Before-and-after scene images
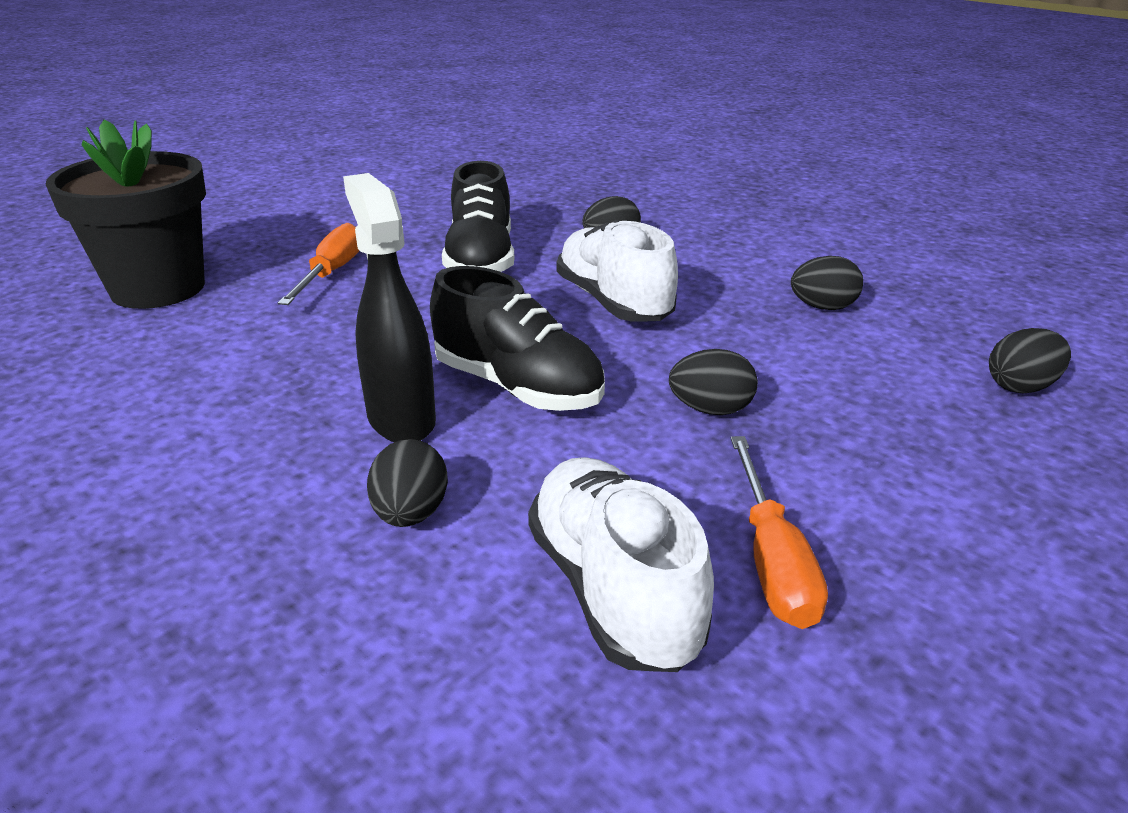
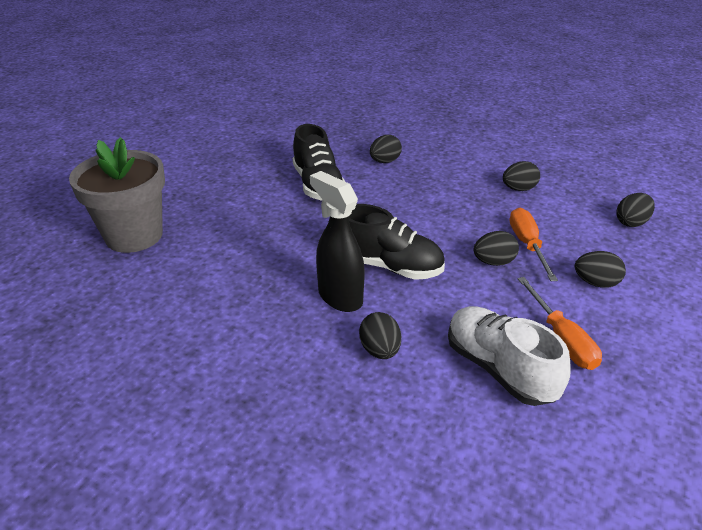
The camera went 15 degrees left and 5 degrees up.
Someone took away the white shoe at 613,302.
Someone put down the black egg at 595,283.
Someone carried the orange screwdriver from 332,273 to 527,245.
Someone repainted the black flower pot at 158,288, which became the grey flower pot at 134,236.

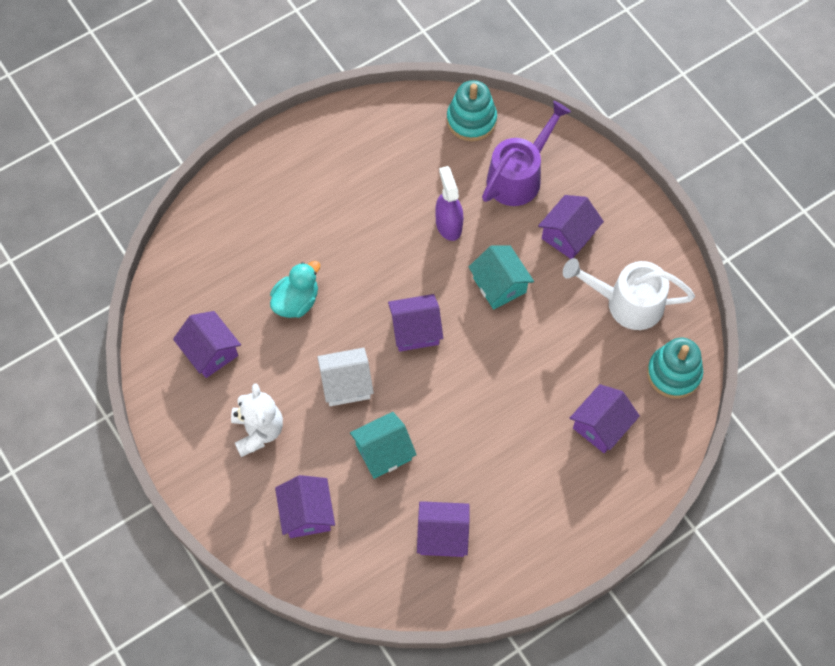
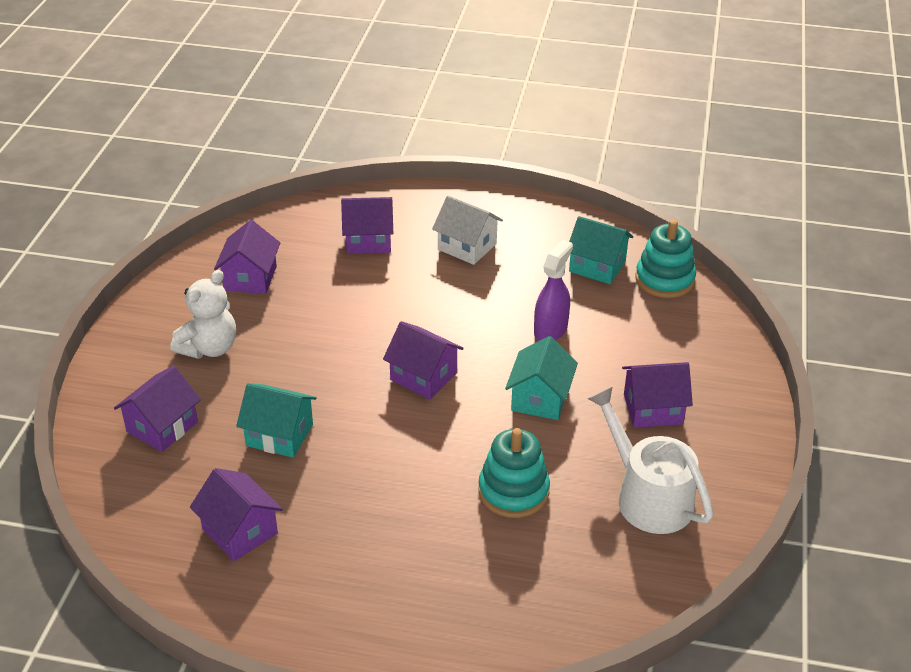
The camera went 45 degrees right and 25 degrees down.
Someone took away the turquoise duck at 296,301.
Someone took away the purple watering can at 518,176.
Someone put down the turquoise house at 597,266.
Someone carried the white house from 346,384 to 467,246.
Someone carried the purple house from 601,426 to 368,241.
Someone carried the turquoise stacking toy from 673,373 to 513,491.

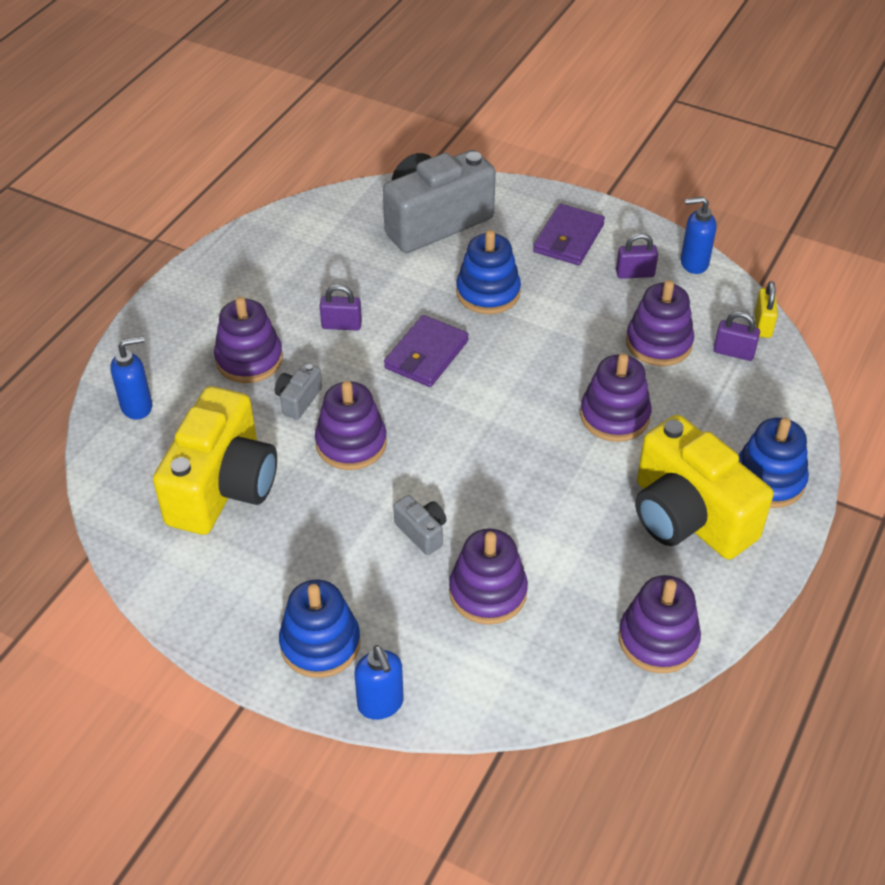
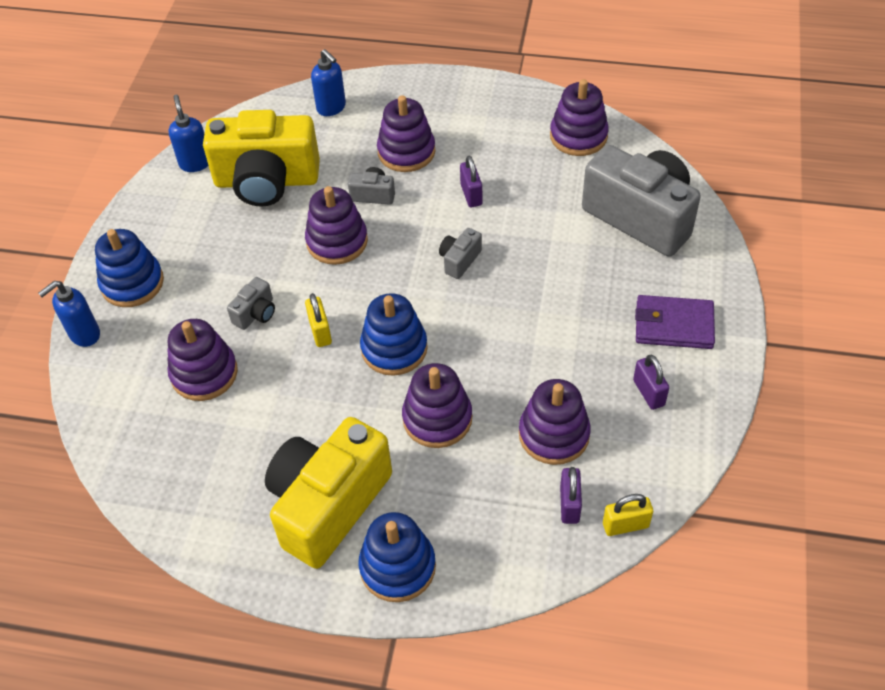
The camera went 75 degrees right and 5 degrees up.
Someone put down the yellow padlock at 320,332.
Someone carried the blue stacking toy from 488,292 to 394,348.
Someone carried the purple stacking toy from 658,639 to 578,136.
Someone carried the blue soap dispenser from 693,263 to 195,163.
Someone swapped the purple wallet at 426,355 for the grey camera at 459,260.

What you should do - Please return the records as they stand, word for word, with no pictures.

Response below -
The camera went 15 degrees left and 5 degrees up.
Someone took away the white shoe at 613,302.
Someone put down the black egg at 595,283.
Someone carried the orange screwdriver from 332,273 to 527,245.
Someone repainted the black flower pot at 158,288, which became the grey flower pot at 134,236.

The camera went 45 degrees right and 25 degrees down.
Someone took away the turquoise duck at 296,301.
Someone took away the purple watering can at 518,176.
Someone put down the turquoise house at 597,266.
Someone carried the white house from 346,384 to 467,246.
Someone carried the purple house from 601,426 to 368,241.
Someone carried the turquoise stacking toy from 673,373 to 513,491.

The camera went 75 degrees right and 5 degrees up.
Someone put down the yellow padlock at 320,332.
Someone carried the blue stacking toy from 488,292 to 394,348.
Someone carried the purple stacking toy from 658,639 to 578,136.
Someone carried the blue soap dispenser from 693,263 to 195,163.
Someone swapped the purple wallet at 426,355 for the grey camera at 459,260.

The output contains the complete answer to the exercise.